> _Task to complete_: Your task is to reproduce the listing exactly, without its images.

> _The data_:
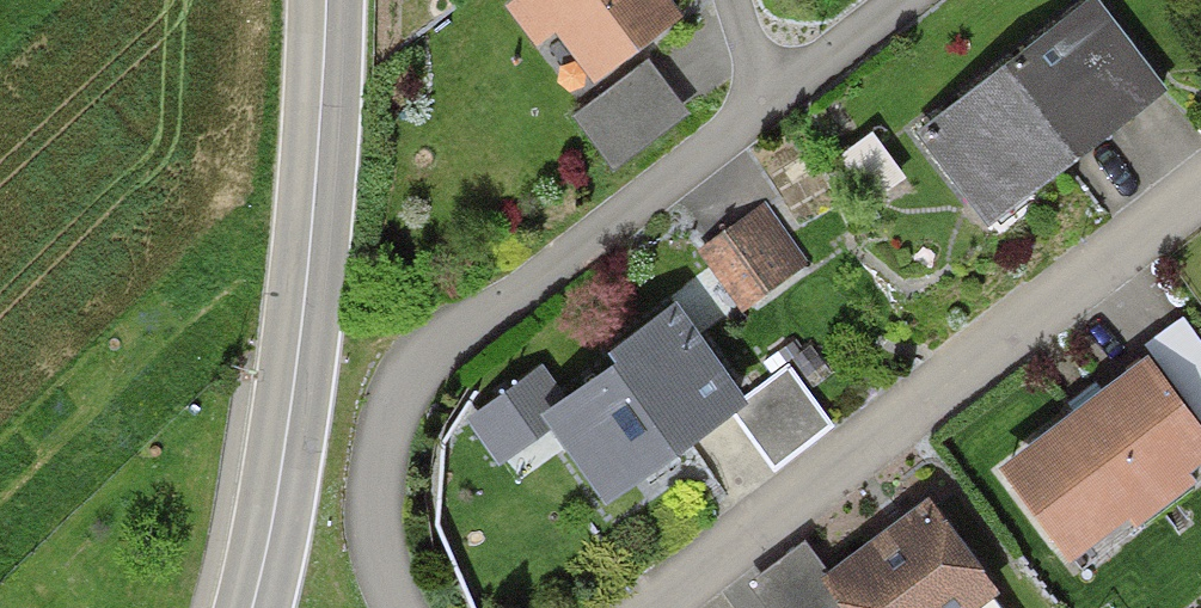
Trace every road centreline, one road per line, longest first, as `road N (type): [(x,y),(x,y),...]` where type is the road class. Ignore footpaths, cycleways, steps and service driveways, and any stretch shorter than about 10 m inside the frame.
road 1 (residential): [(403,607),(382,557),(378,507),(393,418),(417,370),(456,332),(903,0)]
road 2 (residential): [(1200,191),(653,607)]
road 3 (secondary): [(326,0),(305,298),(253,607)]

> _Output_:
Trace every road centreline, one road per line, longest first, as `road N (type): [(x,y),(x,y),...]` where type is the road class. Ignore footpaths, cycleways, steps and service driveways, and any stretch shorter than about 10 m inside the frame.
road 1 (residential): [(403,607),(382,557),(378,507),(393,418),(417,370),(456,332),(903,0)]
road 2 (residential): [(1200,191),(653,607)]
road 3 (secondary): [(326,0),(305,298),(253,607)]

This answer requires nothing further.